**Objective:**
Arrange every line of the records below as a JSON list of strings, one string per line, with blank lines omitted. Leave the pictures out of the list.
---------- Exercise input
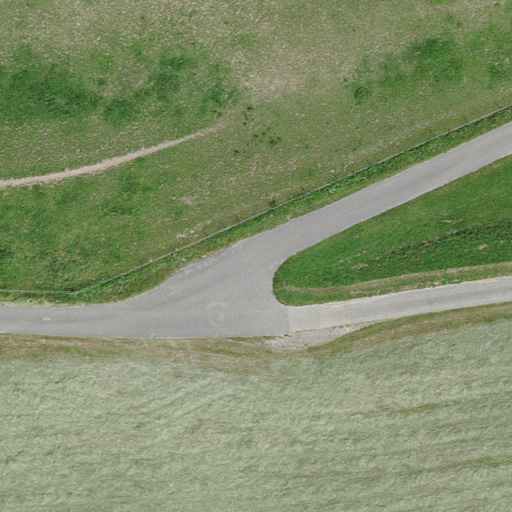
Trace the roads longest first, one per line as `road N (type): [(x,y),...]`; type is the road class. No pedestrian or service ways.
road 1 (track): [(0,323),(211,319),(230,284),(272,246),(511,135)]
road 2 (track): [(211,319),(292,317),(511,286)]
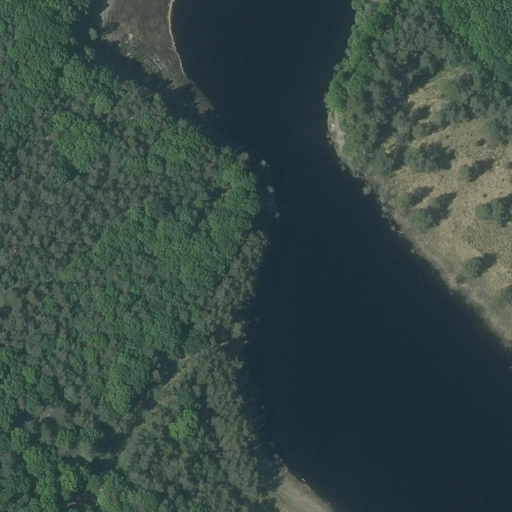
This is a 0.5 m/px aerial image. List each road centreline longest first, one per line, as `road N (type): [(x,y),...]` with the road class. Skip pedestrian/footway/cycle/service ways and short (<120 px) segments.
road 1 (track): [(144,511),(112,483),(115,445),(0,341)]
road 2 (track): [(340,128),(337,109),(407,0)]
road 3 (track): [(423,0),(511,95)]
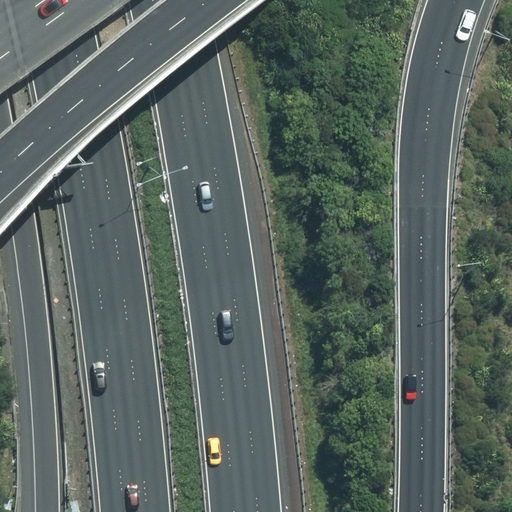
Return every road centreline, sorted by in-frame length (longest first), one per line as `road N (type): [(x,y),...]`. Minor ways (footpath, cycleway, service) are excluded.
road 1 (motorway): [(147,511),(97,145),(67,0)]
road 2 (motorway): [(160,0),(213,300),(237,511)]
road 3 (motorway): [(455,0),(424,104),(420,158),(418,511)]
road 4 (motorway): [(46,511),(40,375),(0,100)]
road 5 (primary): [(212,0),(0,174)]
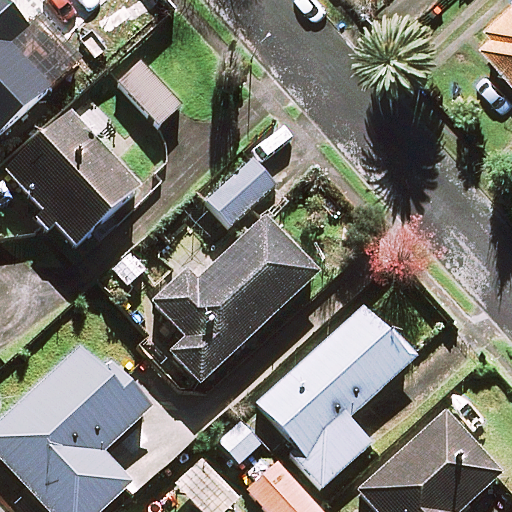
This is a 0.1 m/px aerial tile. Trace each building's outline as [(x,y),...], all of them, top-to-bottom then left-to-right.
[(31,35),(0,0),(0,143),(69,82),(43,54),(25,70),(10,54),(31,35)] [(511,12),(482,40),(511,74),(511,12)] [(180,114),(141,69),(119,87),(159,133),(180,114)] [(108,134),(87,109),(7,178),(75,256),(142,197),(96,144),(108,134)] [(206,209),(228,235),(275,196),(254,169),(206,209)] [(318,282),(265,226),(189,297),(178,285),(152,310),(186,346),(170,361),(200,393),(318,282)] [(411,368),(363,315),(257,412),(297,456),(290,461),(322,495),(370,451),(347,427),(411,368)] [(112,393),(80,357),(0,428),(0,465),(42,511),(109,511),(131,493),(102,461),(151,417),(121,385),(112,393)] [(468,511),(499,484),(442,422),(358,499),(369,511),(468,511)] [(229,511),(238,503),(200,465),(175,490),(196,511),(229,511)] [(314,511),(282,475),(253,501),(261,511),(314,511)]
--------------------
**Result for this task:**
[
  "Trace the roads longest first, one per line as `road N (type): [(x,y),...]`; type is the road class. No pedestrian or service ways.",
  "road 1 (track): [(0,323),(211,319),(230,284),(272,246),(511,135)]",
  "road 2 (track): [(211,319),(292,317),(511,286)]",
  "This is a 0.5 m/px aerial image. List each road centreline longest first, one per line, as `road N (type): [(x,y),...]` with the road class. Skip pedestrian/footway/cycle/service ways and short (<120 px) segments.",
  "road 1 (track): [(144,511),(112,483),(115,445),(0,341)]",
  "road 2 (track): [(340,128),(337,109),(407,0)]",
  "road 3 (track): [(423,0),(511,95)]",
  "Return every road centreline, sorted by in-frame length (longest first), one per line as `road N (type): [(x,y),...]`. Minor ways (footpath, cycleway, service) are excluded.",
  "road 1 (motorway): [(147,511),(97,145),(67,0)]",
  "road 2 (motorway): [(160,0),(213,300),(237,511)]",
  "road 3 (motorway): [(455,0),(424,104),(420,158),(418,511)]",
  "road 4 (motorway): [(46,511),(40,375),(0,100)]",
  "road 5 (primary): [(212,0),(0,174)]",
  "This is a 0.1 m/px aerial tile. Trace each building's outline as [(x,y),...], all of them, top-to-bottom then left-to-right.",
  "[(31,35),(0,0),(0,143),(69,82),(43,54),(25,70),(10,54),(31,35)] [(511,12),(482,40),(511,74),(511,12)] [(180,114),(141,69),(119,87),(159,133),(180,114)] [(108,134),(87,109),(7,178),(75,256),(142,197),(96,144),(108,134)] [(206,209),(228,235),(275,196),(254,169),(206,209)] [(318,282),(265,226),(189,297),(178,285),(152,310),(186,346),(170,361),(200,393),(318,282)] [(411,368),(363,315),(257,412),(297,456),(290,461),(322,495),(370,451),(347,427),(411,368)] [(112,393),(80,357),(0,428),(0,465),(42,511),(109,511),(131,493),(102,461),(151,417),(121,385),(112,393)] [(468,511),(499,484),(442,422),(358,499),(369,511),(468,511)] [(229,511),(238,503),(200,465),(175,490),(196,511),(229,511)] [(314,511),(282,475),(253,501),(261,511),(314,511)]"
]